Please copy the data below again, substituting "oat milk" for every occurrence of "soya milk" and leaving everything else unchanged.
━━━ PROVIDED RECORDS ━━━
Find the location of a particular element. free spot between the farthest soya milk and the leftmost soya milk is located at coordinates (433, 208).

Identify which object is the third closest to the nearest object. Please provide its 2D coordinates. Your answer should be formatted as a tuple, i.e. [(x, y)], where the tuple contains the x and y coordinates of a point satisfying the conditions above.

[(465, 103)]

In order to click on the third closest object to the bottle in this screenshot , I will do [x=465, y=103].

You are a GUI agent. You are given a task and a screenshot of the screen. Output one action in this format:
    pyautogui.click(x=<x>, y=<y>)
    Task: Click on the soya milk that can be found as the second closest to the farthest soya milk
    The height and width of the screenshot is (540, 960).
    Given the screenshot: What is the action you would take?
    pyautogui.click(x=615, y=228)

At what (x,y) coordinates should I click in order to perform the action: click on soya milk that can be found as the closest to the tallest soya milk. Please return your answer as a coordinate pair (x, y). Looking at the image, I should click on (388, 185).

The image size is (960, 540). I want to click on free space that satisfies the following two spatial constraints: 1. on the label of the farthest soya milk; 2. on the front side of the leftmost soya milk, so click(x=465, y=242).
━━━
**YOUR SOLUTION**
Find the location of a particular element. free spot between the farthest oat milk and the leftmost oat milk is located at coordinates (433, 208).

Identify which object is the third closest to the nearest object. Please provide its 2D coordinates. Your answer should be formatted as a tuple, i.e. [(x, y)], where the tuple contains the x and y coordinates of a point satisfying the conditions above.

[(465, 103)]

In order to click on the third closest object to the bottle in this screenshot , I will do [x=465, y=103].

You are a GUI agent. You are given a task and a screenshot of the screen. Output one action in this format:
    pyautogui.click(x=<x>, y=<y>)
    Task: Click on the oat milk that can be found as the second closest to the farthest oat milk
    The height and width of the screenshot is (540, 960).
    Given the screenshot: What is the action you would take?
    pyautogui.click(x=615, y=228)

At what (x,y) coordinates should I click in order to perform the action: click on oat milk that can be found as the closest to the tallest oat milk. Please return your answer as a coordinate pair (x, y). Looking at the image, I should click on (388, 185).

The image size is (960, 540). I want to click on free space that satisfies the following two spatial constraints: 1. on the label of the farthest oat milk; 2. on the front side of the leftmost oat milk, so click(x=465, y=242).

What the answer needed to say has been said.